TASK - Please render the listing below as a JSON list of strings, one string per line, with blank lines and the pictures left out.

>> START RECORDS FOR THIS EXERCISE

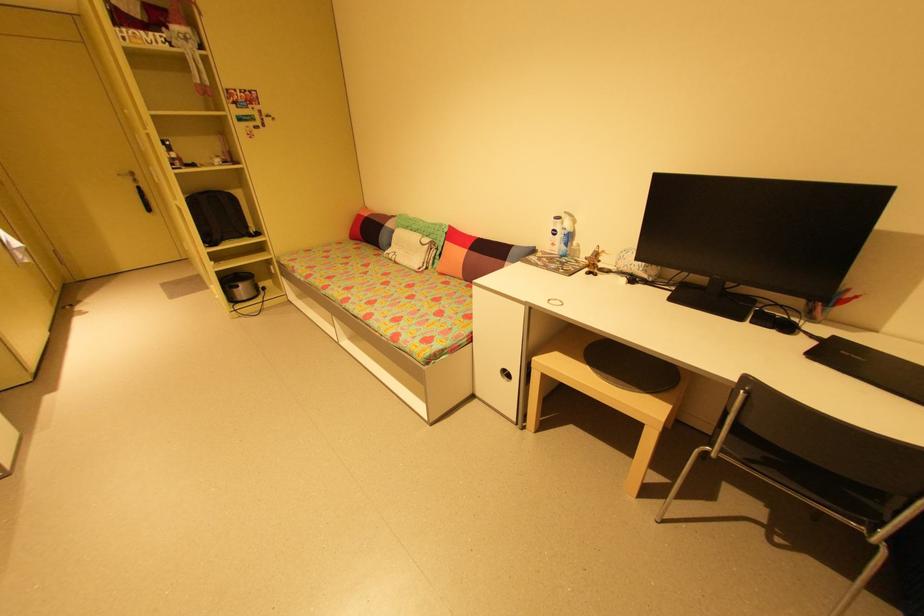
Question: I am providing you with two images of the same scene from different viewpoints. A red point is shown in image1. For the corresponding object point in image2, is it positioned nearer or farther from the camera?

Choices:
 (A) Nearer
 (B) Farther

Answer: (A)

>> END RECORDS FOR THIS EXERCISE

FULL OUTPUT -
[
  "Question: I am providing you with two images of the same scene from different viewpoints. A red point is shown in image1. For the corresponding object point in image2, is it positioned nearer or farther from the camera?",
  "Choices:",
  " (A) Nearer",
  " (B) Farther",
  "Answer: (A)"
]